§ **EXERCISE PROMPT**
What you return should be only the lines in the entries below between the one holding "none -> pink plate D11 level 1" and the one holding "none -> red cone G4 level 2", ends included, with every picture left out.

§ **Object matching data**
++++

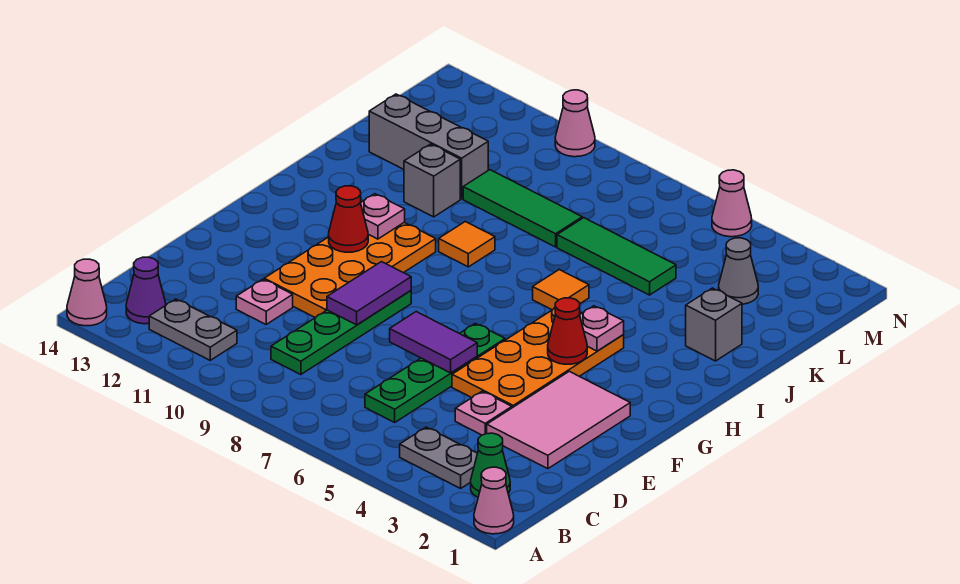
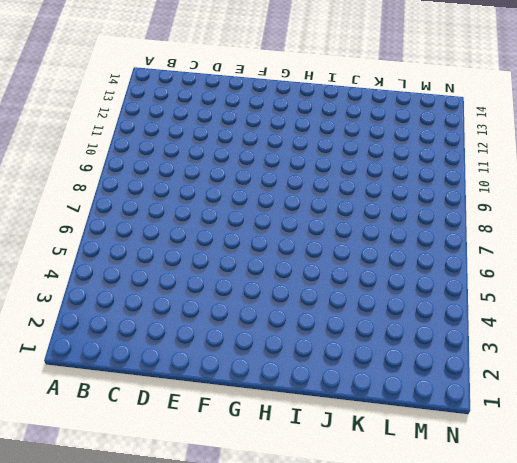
none -> pink cone A1 level 1
none -> pink cone A14 level 1
none -> green cone B2 level 1

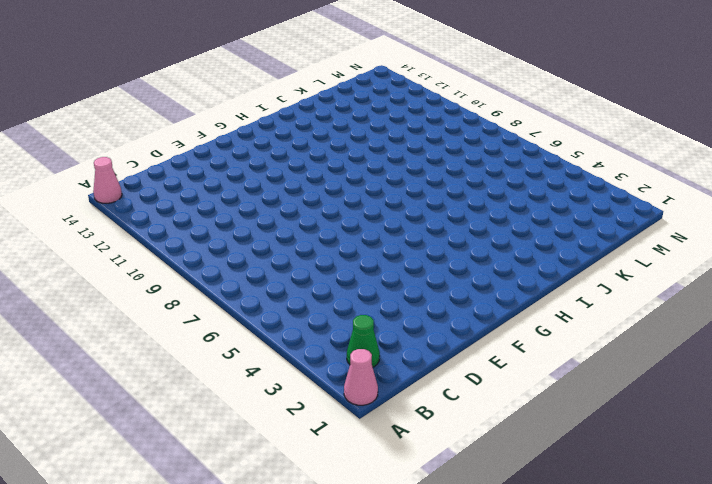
none -> grey plate B3:B4 level 1
none -> grey plate B11:B12 level 1
none -> purple cone B13 level 1

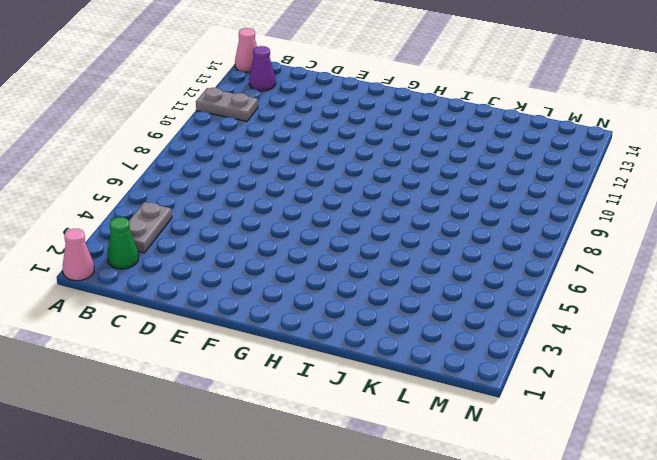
grey plate A11:B11 level 1 -> grey plate B11:B12 level 1
none -> green plate C6:F6 level 1
none -> green plate C9:F9 level 1
none -> pink tile D2:F3 level 1

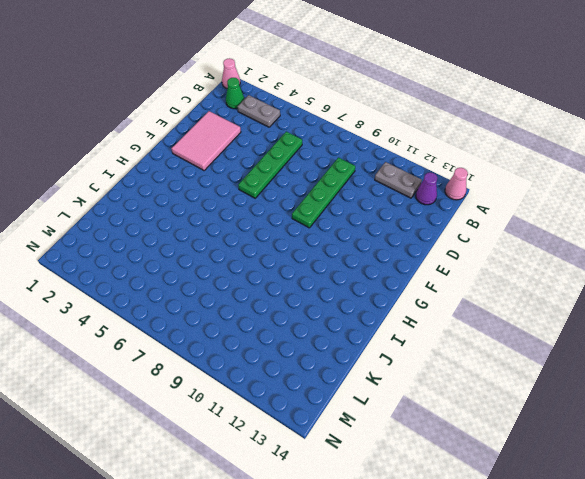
none -> pink plate D4 level 1
none -> pink plate D11 level 1
none -> orange plate E4:H5 level 1

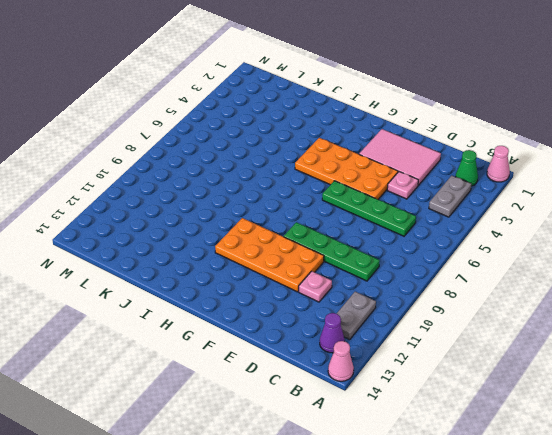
none -> orange tile I6 level 1
none -> orange tile I9 level 1
none -> grey brick J2 level 1

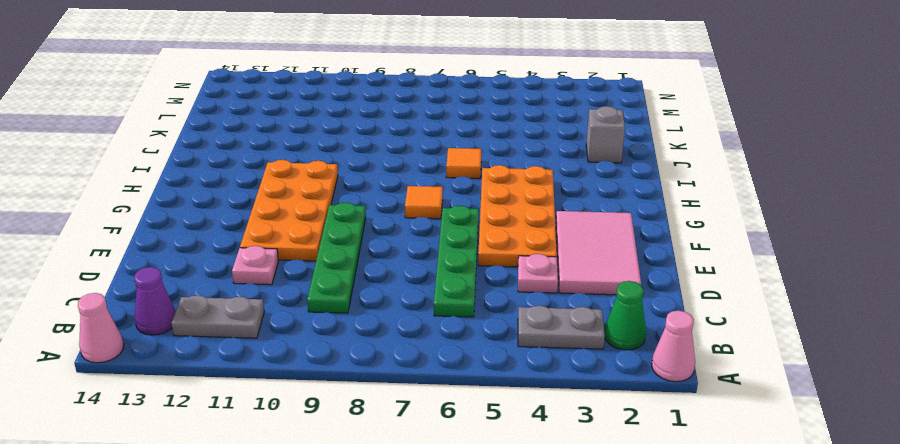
orange tile G7 level 1 -> orange tile I9 level 1
none -> grey brick J11 level 1
none -> green tile K5:K7 level 1
none -> green tile K8:K10 level 1

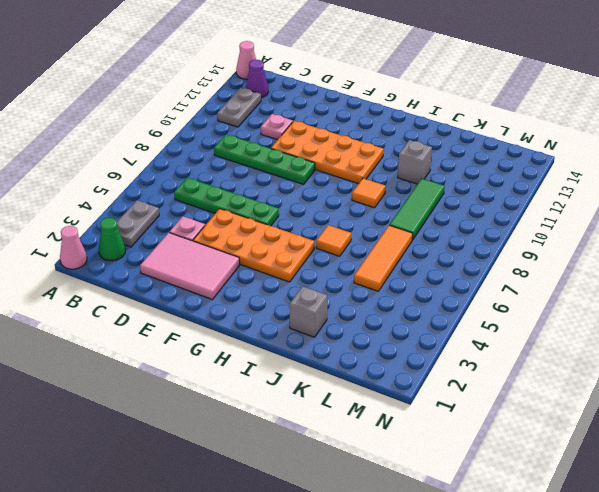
orange tile K5:K7 level 1 -> green tile K5:K7 level 1
none -> grey brick K11:K13 level 1
none -> grey cone L3 level 1
none -> pink cone N5 level 1

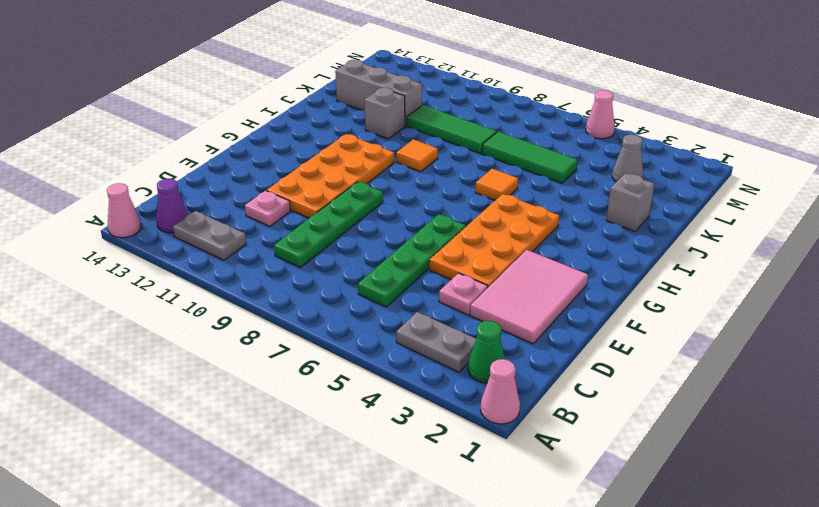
none -> pink cone N10 level 1
none -> purple tile E6:E7 level 2
none -> purple tile E9:F9 level 2

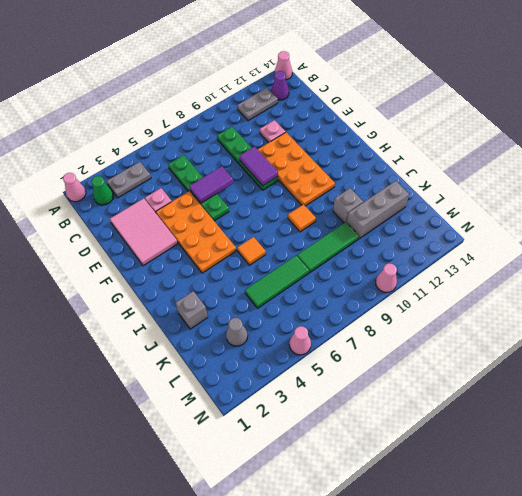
none -> red cone G4 level 2
none -> red cone G11 level 2
none -> pink plate H4 level 2

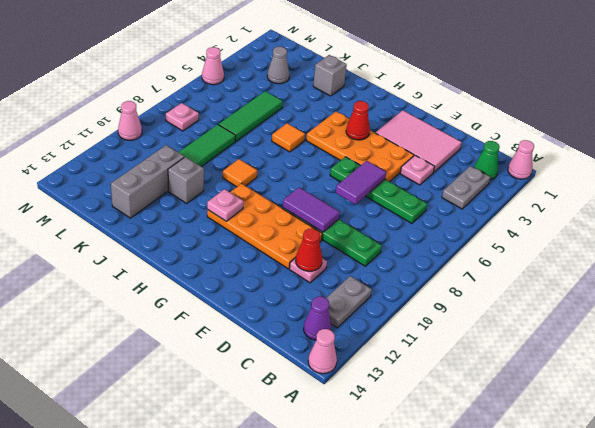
red cone D11 level 2 -> red cone G11 level 2
pink plate M8 level 1 -> pink plate H4 level 2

++++

§ **RESULT OF THIS EXERCISE**
none -> pink plate D11 level 1
none -> orange plate E4:H5 level 1

none -> orange tile I6 level 1
none -> orange tile I9 level 1
none -> grey brick J2 level 1

orange tile G7 level 1 -> orange tile I9 level 1
none -> grey brick J11 level 1
none -> green tile K5:K7 level 1
none -> green tile K8:K10 level 1

orange tile K5:K7 level 1 -> green tile K5:K7 level 1
none -> grey brick K11:K13 level 1
none -> grey cone L3 level 1
none -> pink cone N5 level 1

none -> pink cone N10 level 1
none -> purple tile E6:E7 level 2
none -> purple tile E9:F9 level 2

none -> red cone G4 level 2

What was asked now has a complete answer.